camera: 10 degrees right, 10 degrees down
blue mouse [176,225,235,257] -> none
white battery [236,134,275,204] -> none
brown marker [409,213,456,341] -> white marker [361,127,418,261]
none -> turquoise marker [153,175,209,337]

_ _ _ _

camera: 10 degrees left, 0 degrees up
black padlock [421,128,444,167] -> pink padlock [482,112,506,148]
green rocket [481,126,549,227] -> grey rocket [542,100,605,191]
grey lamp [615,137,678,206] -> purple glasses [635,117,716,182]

_ _ _ _

Your assignment:
Reproduce, word for word and in full, only the lines above that start at the line with "blue mouse [176,225,235,257] -> none" and run through the line with "none -> turquoise marker [153,175,209,337]", both ends included.

Answer box:
blue mouse [176,225,235,257] -> none
white battery [236,134,275,204] -> none
brown marker [409,213,456,341] -> white marker [361,127,418,261]
none -> turquoise marker [153,175,209,337]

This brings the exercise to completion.